Work instruction: Copy exactly the lines from the start of the data below through the one that carries "(193, 310) = (353, 320): none", and only those.

Material provided: Begin

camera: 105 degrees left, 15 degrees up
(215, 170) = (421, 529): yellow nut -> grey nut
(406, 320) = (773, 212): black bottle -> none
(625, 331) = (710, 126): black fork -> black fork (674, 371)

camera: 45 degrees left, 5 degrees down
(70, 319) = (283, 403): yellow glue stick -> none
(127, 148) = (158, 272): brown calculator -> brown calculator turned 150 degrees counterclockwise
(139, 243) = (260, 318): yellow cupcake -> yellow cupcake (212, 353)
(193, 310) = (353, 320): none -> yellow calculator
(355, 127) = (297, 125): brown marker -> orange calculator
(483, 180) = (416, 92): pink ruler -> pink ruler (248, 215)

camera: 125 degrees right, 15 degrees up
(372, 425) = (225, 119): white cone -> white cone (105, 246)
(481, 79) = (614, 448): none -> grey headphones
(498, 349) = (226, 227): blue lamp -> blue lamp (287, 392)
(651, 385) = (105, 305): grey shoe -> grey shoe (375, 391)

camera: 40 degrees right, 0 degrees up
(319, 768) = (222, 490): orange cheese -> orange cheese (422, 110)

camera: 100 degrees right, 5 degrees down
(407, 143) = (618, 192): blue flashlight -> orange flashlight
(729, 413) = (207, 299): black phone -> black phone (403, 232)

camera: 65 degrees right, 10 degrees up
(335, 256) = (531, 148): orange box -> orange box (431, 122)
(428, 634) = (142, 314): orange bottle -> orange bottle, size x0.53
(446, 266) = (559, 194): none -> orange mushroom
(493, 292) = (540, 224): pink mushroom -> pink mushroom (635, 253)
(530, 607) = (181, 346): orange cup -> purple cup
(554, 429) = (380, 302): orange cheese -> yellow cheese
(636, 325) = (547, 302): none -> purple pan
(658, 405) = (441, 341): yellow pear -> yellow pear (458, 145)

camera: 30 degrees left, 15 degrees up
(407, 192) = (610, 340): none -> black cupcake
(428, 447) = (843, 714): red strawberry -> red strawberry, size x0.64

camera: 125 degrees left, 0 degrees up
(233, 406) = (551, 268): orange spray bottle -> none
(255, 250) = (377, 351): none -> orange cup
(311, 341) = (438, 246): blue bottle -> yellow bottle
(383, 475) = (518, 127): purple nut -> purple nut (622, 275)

Material provided: End

Answer for this exercise:
camera: 105 degrees left, 15 degrees up
(215, 170) = (421, 529): yellow nut -> grey nut
(406, 320) = (773, 212): black bottle -> none
(625, 331) = (710, 126): black fork -> black fork (674, 371)

camera: 45 degrees left, 5 degrees down
(70, 319) = (283, 403): yellow glue stick -> none
(127, 148) = (158, 272): brown calculator -> brown calculator turned 150 degrees counterclockwise
(139, 243) = (260, 318): yellow cupcake -> yellow cupcake (212, 353)
(193, 310) = (353, 320): none -> yellow calculator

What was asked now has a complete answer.